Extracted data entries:
□ □ □ □ □ □ □

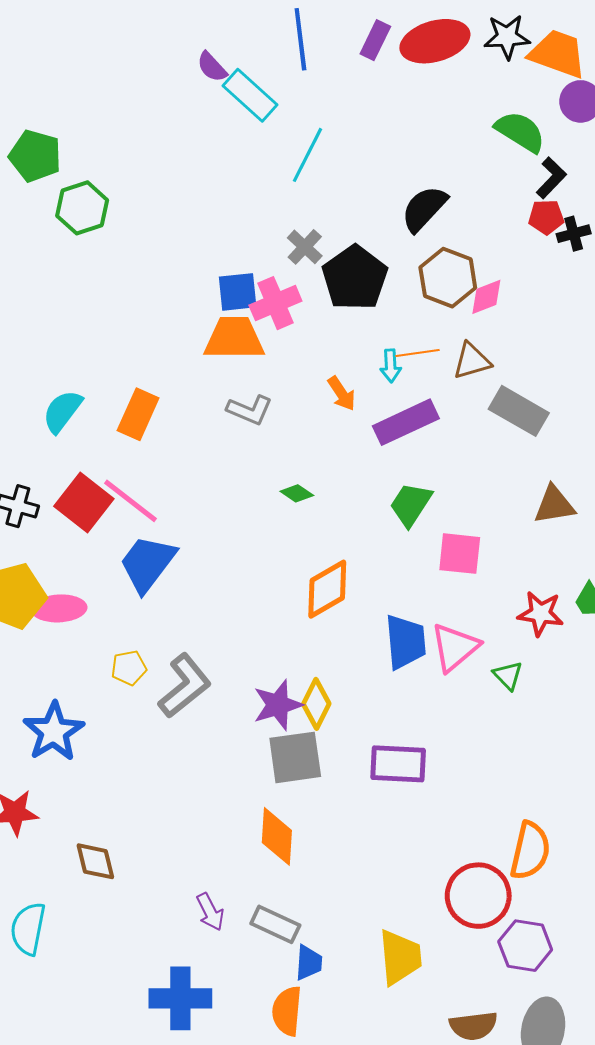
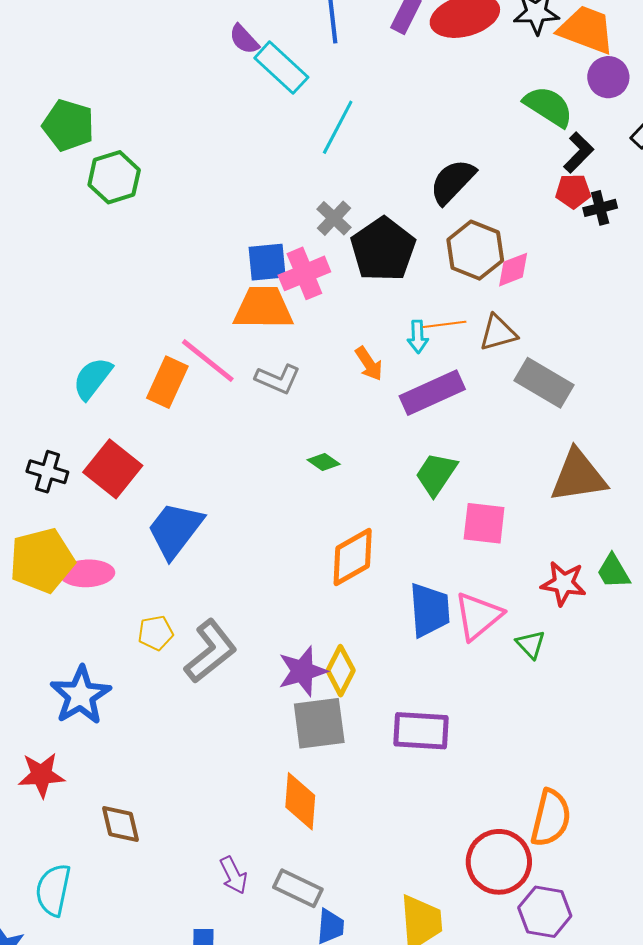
pink line: (131, 501) -> (208, 361), moved
brown triangle: (554, 505) -> (578, 476), size x1.4

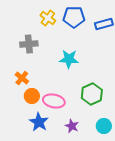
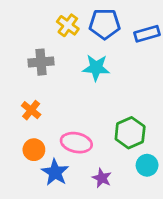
cyan star: (69, 59) -> (96, 68), moved
orange circle: (32, 96) -> (34, 150), moved
cyan circle: (104, 126) -> (147, 165), moved

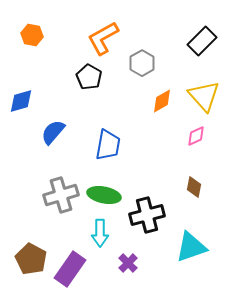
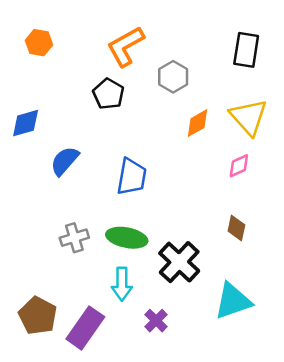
black rectangle: (202, 41) -> (246, 50), turned -36
gray cross: (61, 195) -> (74, 238), size x0.7
black cross: (147, 215) -> (179, 262), turned -32

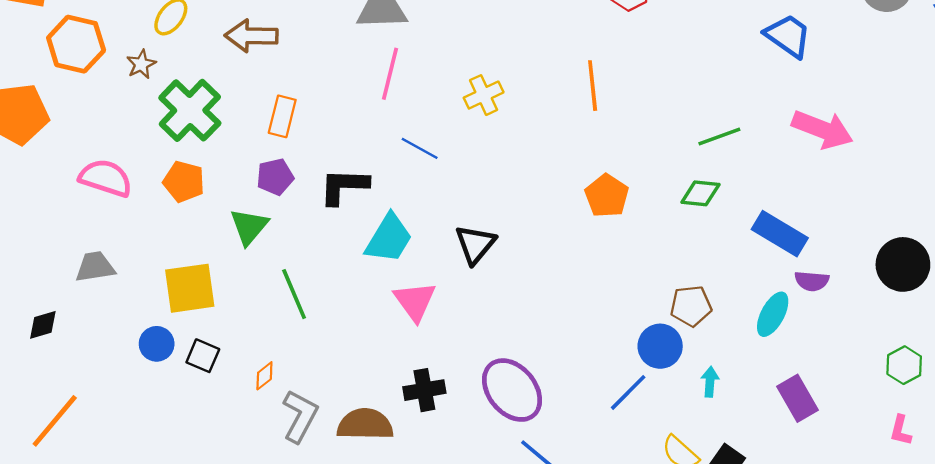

□ □ □ □ □ □ □

> **THE TASK**
Using the entries above, copy out all lines that contain the string "size".

> **ANSWER BOX**
brown triangle: (554, 505) -> (578, 476), size x1.4
gray cross: (61, 195) -> (74, 238), size x0.7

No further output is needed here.